§ **Your goal**
What is the number of lines in the records below holding the string "brown"? Reply with it and nothing else.

§ **Task input**
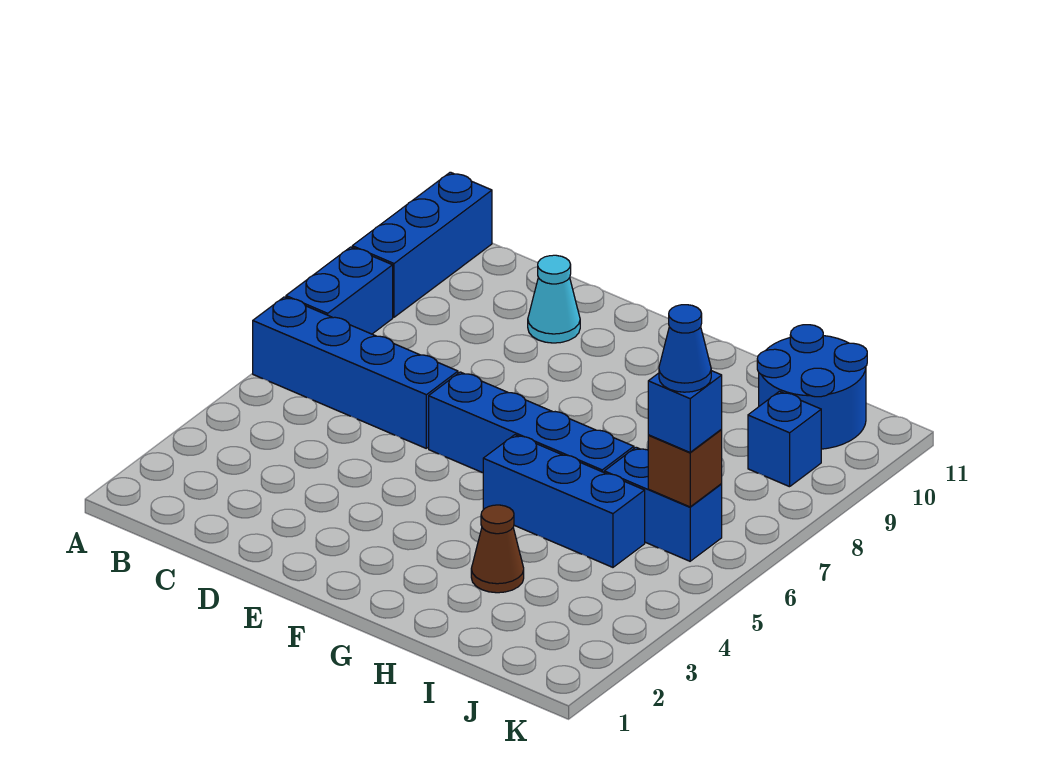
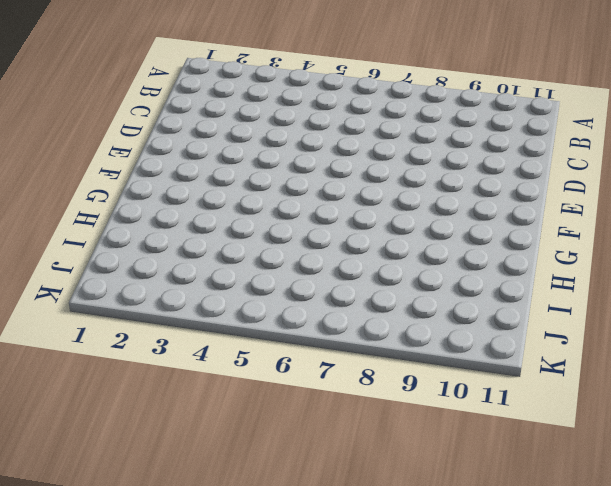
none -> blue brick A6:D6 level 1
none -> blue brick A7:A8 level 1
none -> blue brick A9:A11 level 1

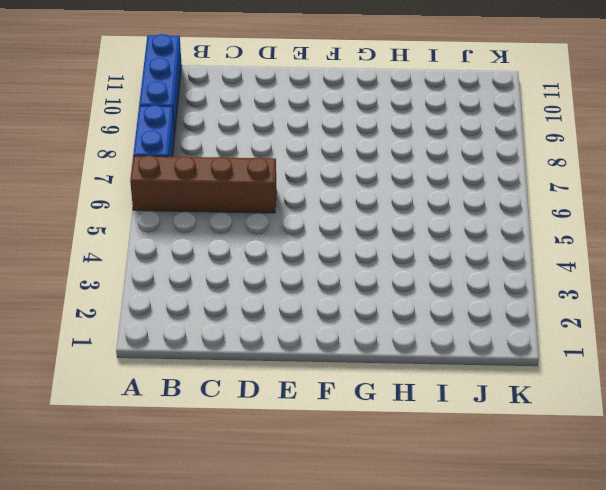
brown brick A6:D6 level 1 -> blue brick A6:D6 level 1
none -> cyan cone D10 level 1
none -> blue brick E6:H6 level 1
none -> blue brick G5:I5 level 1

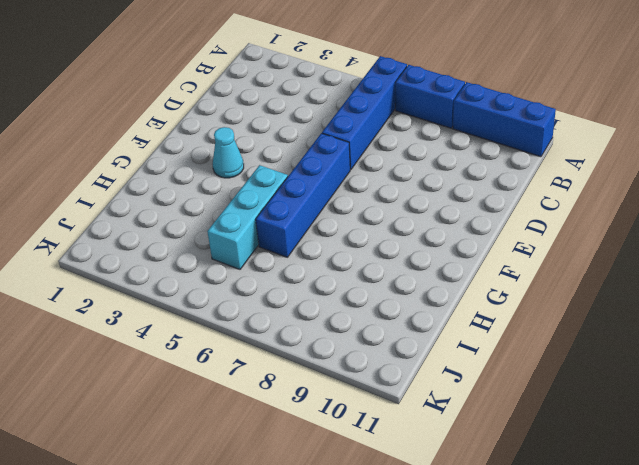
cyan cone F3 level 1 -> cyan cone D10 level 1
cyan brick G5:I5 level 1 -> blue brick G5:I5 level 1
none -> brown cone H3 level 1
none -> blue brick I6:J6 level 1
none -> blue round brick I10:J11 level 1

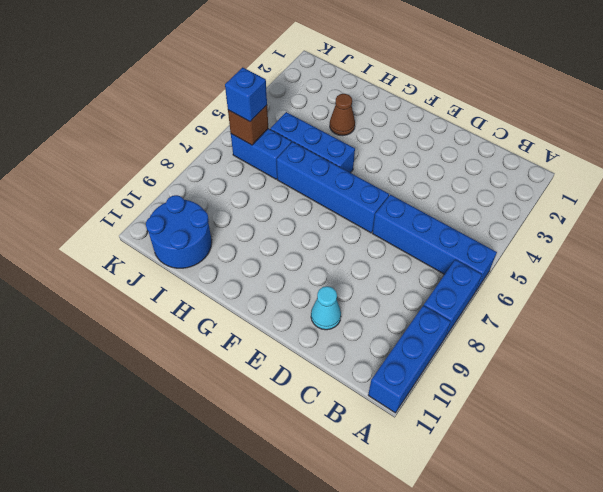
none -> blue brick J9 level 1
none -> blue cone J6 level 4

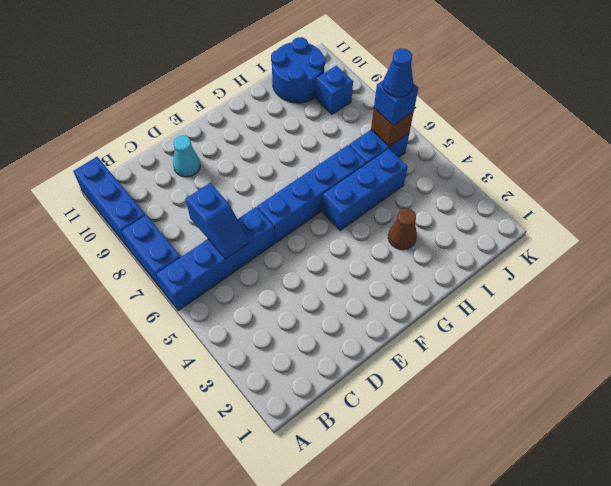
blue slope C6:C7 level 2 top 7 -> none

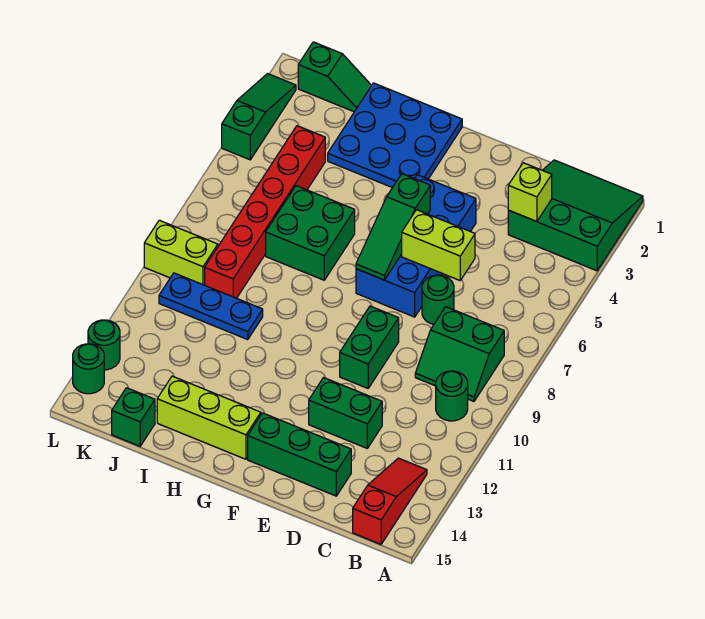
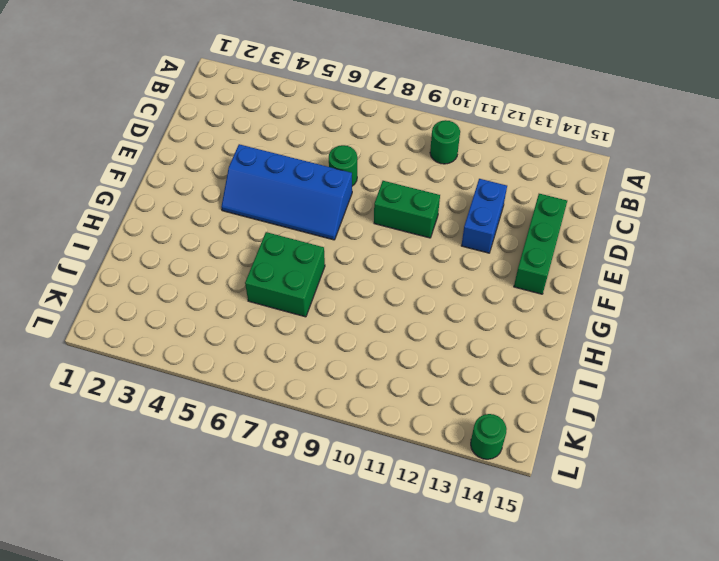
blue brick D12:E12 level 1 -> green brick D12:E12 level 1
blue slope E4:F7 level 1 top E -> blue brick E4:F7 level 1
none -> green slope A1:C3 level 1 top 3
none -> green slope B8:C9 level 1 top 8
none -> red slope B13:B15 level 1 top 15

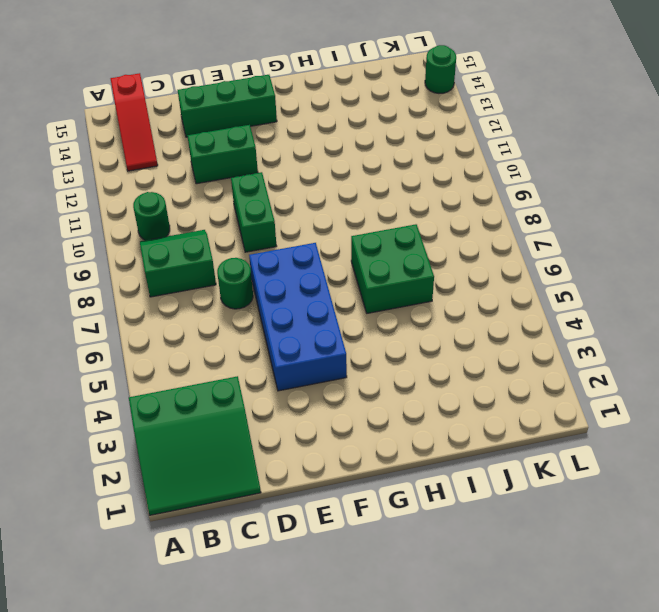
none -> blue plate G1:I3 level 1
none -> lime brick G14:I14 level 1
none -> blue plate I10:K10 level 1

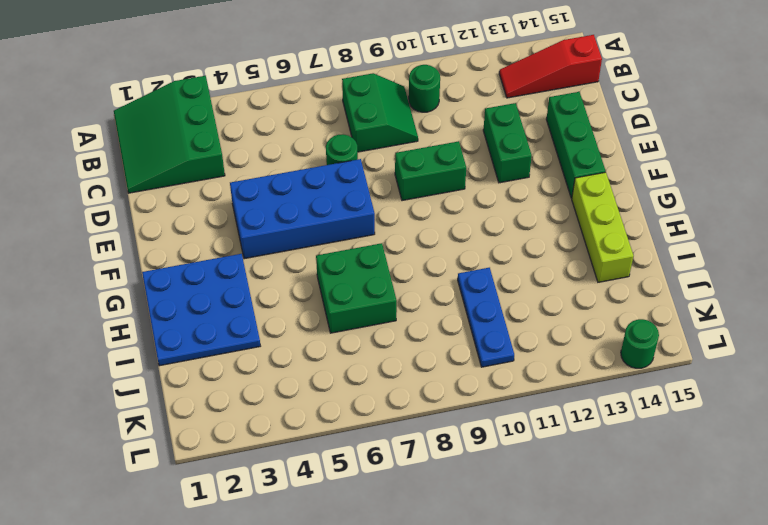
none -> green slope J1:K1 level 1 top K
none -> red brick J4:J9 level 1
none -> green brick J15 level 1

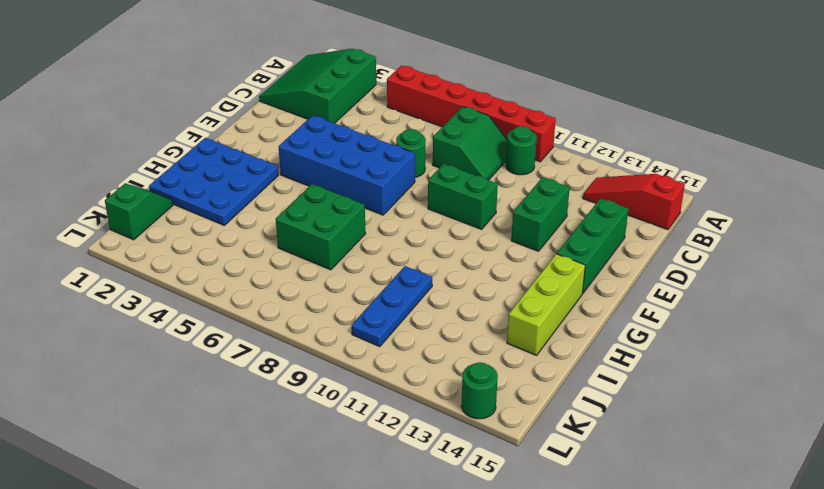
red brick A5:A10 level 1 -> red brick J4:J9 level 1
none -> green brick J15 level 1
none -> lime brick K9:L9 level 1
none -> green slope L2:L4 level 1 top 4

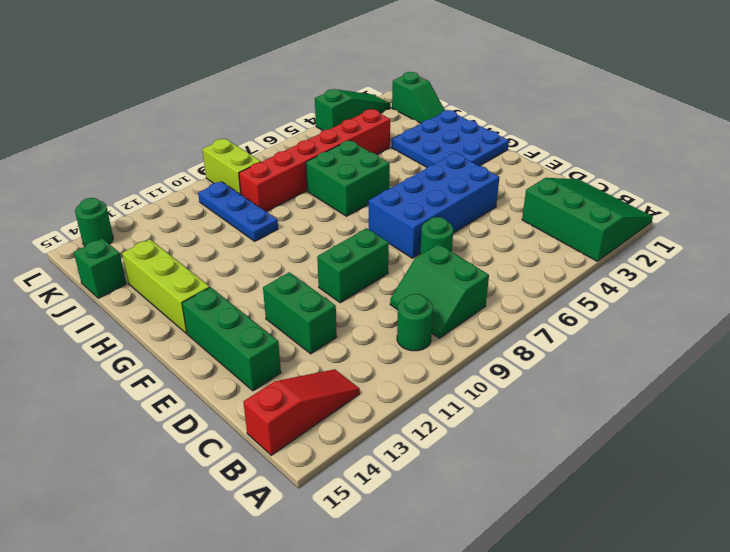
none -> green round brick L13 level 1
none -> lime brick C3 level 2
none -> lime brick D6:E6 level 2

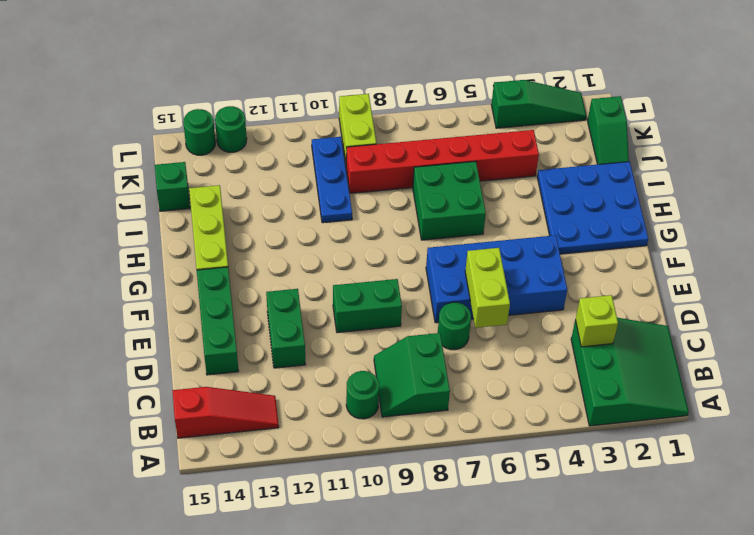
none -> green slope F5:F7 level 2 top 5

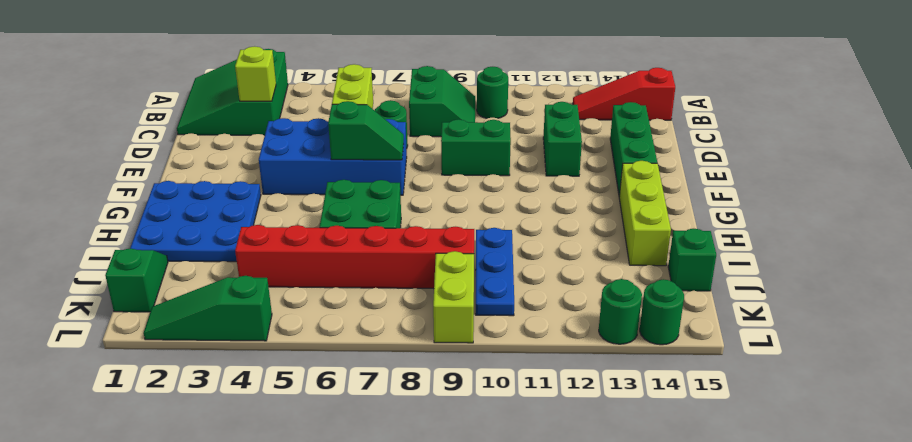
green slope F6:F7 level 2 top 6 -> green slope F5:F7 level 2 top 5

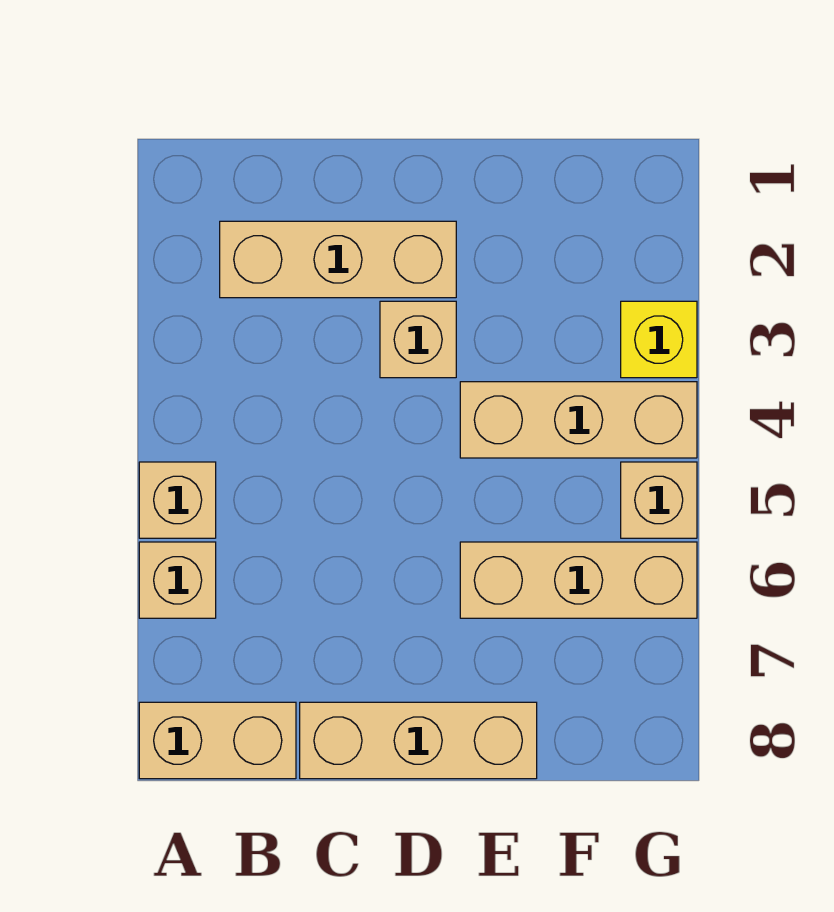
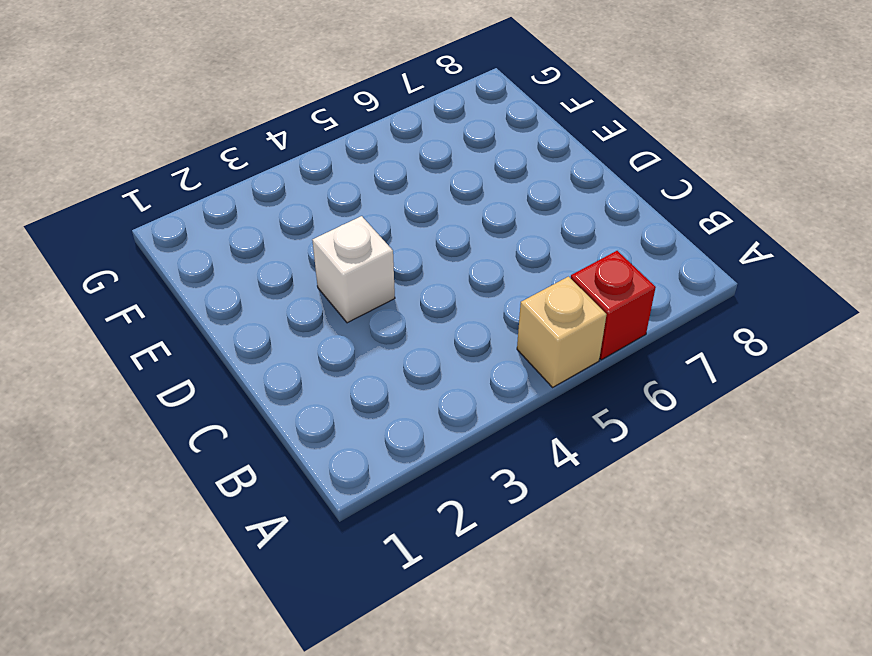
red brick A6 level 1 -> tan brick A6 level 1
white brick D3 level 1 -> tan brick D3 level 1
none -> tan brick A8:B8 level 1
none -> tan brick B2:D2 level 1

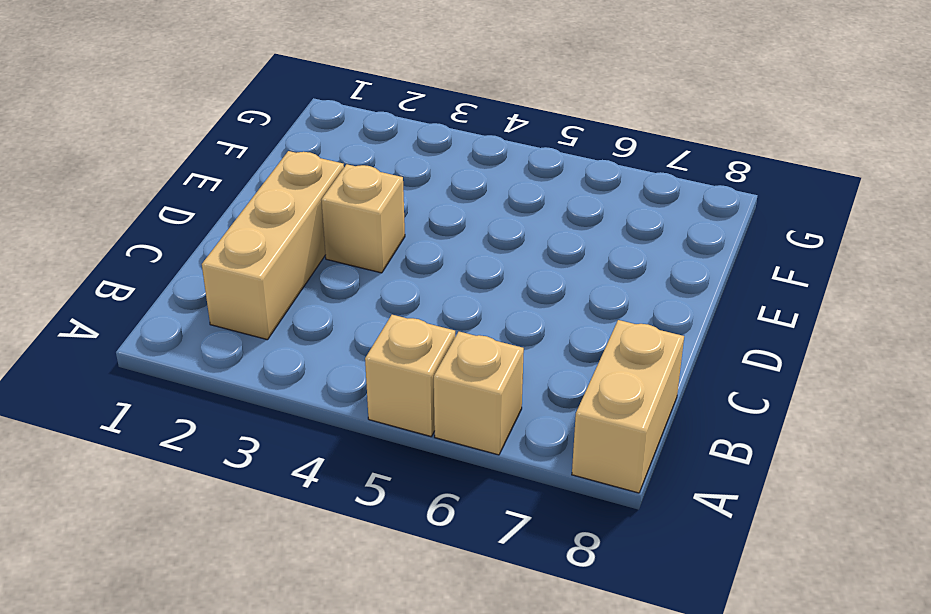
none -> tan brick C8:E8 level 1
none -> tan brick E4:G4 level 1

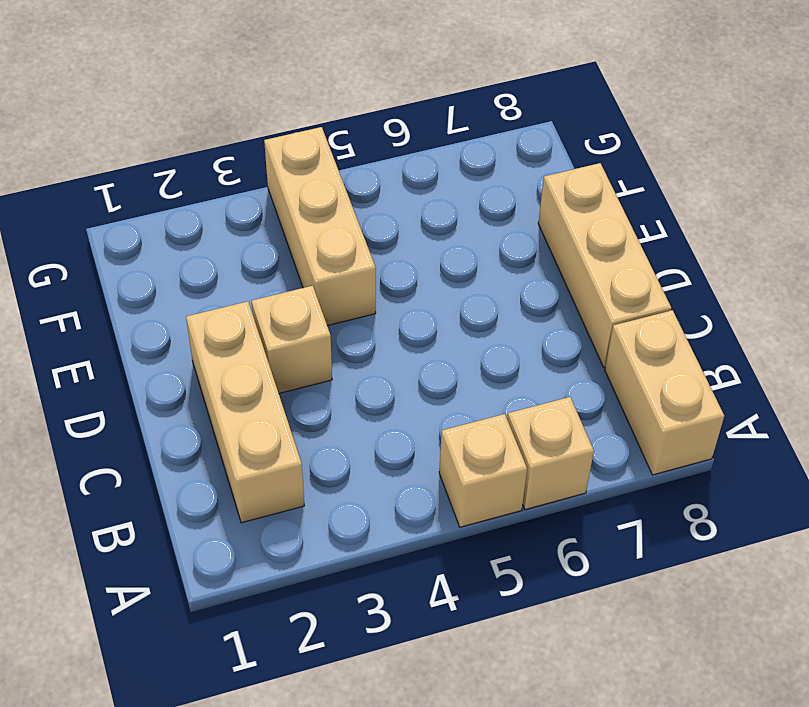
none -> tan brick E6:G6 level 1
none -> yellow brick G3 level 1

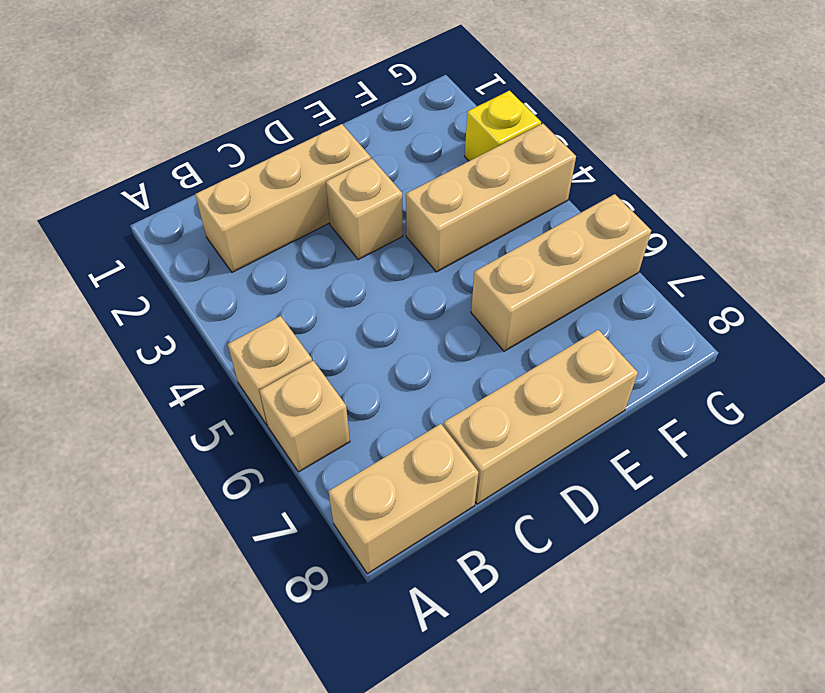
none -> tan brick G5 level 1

§ **Your response**
2